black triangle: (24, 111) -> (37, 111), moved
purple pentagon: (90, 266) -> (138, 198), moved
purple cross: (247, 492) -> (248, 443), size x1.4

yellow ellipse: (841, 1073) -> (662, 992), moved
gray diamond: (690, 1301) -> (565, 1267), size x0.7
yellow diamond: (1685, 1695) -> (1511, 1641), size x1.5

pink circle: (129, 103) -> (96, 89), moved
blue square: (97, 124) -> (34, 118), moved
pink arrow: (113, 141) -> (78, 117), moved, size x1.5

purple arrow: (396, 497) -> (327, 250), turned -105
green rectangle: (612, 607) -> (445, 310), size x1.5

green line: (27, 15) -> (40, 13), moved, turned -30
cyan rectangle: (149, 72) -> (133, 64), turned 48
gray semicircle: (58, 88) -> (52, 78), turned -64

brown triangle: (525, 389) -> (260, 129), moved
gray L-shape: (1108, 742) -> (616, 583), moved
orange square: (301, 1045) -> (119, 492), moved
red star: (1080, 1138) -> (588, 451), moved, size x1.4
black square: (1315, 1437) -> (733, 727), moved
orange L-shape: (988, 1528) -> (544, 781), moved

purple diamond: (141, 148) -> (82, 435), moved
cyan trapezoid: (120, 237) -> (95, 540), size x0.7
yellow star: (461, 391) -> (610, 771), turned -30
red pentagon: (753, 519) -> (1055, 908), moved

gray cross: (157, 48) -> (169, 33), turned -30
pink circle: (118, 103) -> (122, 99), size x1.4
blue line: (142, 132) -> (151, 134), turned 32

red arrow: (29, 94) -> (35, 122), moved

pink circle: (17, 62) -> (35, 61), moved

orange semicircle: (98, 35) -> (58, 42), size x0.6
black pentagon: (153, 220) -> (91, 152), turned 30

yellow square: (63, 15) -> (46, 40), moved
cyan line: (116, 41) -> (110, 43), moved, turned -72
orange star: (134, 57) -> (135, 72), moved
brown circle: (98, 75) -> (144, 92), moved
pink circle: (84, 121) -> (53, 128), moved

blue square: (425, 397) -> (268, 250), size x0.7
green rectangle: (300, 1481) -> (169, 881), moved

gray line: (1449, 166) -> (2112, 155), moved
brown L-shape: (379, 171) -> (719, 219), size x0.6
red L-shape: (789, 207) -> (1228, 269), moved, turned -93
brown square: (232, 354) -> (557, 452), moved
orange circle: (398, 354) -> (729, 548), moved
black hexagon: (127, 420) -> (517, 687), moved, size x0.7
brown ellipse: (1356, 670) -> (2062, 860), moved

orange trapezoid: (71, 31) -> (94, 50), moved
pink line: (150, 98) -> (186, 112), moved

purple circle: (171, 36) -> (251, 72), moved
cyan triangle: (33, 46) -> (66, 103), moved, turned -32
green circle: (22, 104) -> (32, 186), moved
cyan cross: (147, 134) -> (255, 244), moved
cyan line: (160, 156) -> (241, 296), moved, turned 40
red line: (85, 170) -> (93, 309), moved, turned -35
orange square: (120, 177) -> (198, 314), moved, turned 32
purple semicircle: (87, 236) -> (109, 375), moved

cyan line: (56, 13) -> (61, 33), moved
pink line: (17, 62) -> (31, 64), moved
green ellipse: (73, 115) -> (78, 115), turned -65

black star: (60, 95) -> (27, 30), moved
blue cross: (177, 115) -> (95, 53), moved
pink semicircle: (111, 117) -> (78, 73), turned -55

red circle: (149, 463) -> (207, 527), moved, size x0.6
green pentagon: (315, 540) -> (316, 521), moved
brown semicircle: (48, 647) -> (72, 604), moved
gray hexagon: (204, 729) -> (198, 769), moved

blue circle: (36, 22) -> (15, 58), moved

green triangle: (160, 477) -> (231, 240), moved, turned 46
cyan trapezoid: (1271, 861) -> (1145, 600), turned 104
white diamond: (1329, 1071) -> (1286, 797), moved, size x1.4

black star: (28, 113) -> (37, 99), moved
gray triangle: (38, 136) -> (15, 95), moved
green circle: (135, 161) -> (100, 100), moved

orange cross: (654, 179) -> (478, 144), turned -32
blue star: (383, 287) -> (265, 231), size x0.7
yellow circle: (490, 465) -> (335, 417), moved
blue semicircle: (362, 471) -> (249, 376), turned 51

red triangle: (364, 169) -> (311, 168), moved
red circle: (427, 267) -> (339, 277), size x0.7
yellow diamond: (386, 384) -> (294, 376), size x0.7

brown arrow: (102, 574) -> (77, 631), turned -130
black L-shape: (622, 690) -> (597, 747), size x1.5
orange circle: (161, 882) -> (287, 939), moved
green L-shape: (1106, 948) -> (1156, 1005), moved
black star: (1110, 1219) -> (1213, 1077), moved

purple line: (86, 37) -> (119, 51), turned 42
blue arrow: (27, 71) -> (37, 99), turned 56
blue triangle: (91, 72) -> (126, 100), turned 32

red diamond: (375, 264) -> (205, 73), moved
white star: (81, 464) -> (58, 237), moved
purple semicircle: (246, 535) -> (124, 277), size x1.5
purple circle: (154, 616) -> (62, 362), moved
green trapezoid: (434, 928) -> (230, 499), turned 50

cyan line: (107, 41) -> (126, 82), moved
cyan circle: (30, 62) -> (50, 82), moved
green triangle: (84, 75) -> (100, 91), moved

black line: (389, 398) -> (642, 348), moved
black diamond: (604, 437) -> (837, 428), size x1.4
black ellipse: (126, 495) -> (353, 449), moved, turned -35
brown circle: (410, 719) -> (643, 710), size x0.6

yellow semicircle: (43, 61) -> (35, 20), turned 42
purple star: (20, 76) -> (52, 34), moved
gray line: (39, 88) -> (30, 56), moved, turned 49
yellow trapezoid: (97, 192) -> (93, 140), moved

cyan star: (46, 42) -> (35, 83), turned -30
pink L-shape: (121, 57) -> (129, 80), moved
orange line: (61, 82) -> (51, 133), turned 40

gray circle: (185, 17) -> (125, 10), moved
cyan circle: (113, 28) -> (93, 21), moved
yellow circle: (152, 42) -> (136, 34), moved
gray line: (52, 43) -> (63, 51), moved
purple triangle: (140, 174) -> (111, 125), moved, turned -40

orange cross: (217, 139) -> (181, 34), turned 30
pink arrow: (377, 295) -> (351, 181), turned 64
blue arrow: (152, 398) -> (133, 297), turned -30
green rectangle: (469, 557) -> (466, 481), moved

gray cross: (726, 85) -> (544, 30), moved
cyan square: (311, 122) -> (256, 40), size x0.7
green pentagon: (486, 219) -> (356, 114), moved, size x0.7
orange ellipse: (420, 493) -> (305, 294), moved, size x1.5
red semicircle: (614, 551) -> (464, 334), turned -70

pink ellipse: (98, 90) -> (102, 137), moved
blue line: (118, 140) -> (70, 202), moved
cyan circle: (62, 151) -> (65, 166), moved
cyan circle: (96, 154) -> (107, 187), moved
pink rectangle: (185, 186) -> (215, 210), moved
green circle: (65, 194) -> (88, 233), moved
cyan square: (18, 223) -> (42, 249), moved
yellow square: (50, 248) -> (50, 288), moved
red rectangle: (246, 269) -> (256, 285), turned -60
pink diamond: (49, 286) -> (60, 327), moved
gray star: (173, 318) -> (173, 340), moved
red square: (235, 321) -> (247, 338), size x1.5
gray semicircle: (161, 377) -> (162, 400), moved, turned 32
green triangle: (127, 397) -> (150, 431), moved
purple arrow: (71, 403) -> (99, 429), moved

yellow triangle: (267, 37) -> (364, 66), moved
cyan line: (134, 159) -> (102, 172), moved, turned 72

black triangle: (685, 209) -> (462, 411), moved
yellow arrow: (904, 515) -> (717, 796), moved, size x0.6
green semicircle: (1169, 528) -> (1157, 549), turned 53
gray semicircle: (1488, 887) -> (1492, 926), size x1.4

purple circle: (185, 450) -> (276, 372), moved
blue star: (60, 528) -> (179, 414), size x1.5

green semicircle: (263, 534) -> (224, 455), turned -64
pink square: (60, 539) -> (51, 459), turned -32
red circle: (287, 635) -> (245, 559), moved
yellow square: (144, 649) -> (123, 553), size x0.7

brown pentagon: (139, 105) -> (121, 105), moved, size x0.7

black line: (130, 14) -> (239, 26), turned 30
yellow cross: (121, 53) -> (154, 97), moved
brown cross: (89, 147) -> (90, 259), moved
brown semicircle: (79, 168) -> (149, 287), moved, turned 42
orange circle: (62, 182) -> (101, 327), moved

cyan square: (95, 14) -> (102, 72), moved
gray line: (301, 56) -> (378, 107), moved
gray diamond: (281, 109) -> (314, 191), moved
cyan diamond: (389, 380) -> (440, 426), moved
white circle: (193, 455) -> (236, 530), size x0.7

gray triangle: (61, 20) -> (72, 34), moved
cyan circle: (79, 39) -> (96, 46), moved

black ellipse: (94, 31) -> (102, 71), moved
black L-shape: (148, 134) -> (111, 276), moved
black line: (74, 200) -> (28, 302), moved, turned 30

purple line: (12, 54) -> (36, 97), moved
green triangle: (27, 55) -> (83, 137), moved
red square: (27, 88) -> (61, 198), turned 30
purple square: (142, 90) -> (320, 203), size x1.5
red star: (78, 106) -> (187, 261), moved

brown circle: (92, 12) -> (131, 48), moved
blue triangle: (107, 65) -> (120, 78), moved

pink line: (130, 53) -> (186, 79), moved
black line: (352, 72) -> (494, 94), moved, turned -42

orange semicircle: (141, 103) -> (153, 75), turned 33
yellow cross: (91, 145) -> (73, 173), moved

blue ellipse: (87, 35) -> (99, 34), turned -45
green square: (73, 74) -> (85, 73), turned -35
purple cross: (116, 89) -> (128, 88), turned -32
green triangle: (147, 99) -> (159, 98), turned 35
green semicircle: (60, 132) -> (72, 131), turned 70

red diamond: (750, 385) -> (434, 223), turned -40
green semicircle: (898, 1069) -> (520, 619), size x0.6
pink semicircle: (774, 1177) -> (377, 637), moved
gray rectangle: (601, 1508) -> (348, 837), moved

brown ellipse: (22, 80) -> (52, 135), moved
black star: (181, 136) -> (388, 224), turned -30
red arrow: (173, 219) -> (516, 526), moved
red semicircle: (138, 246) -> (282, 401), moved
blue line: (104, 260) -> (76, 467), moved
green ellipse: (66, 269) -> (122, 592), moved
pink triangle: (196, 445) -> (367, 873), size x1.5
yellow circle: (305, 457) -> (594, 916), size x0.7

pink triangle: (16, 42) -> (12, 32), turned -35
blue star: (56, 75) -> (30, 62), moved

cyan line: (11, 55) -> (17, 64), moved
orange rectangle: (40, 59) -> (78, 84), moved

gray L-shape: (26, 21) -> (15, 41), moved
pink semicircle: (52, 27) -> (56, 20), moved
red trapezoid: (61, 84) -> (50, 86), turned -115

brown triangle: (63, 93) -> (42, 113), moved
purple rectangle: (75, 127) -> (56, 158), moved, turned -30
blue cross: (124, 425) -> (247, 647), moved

**Try it**. Transcribe only the lines from the beginning of the entries to the line with "blue square: (97, 124) -> (34, 118), moved", inclusive, exactly as written.

**Result of the exercise**.
black triangle: (24, 111) -> (37, 111), moved
purple pentagon: (90, 266) -> (138, 198), moved
purple cross: (247, 492) -> (248, 443), size x1.4

yellow ellipse: (841, 1073) -> (662, 992), moved
gray diamond: (690, 1301) -> (565, 1267), size x0.7
yellow diamond: (1685, 1695) -> (1511, 1641), size x1.5

pink circle: (129, 103) -> (96, 89), moved
blue square: (97, 124) -> (34, 118), moved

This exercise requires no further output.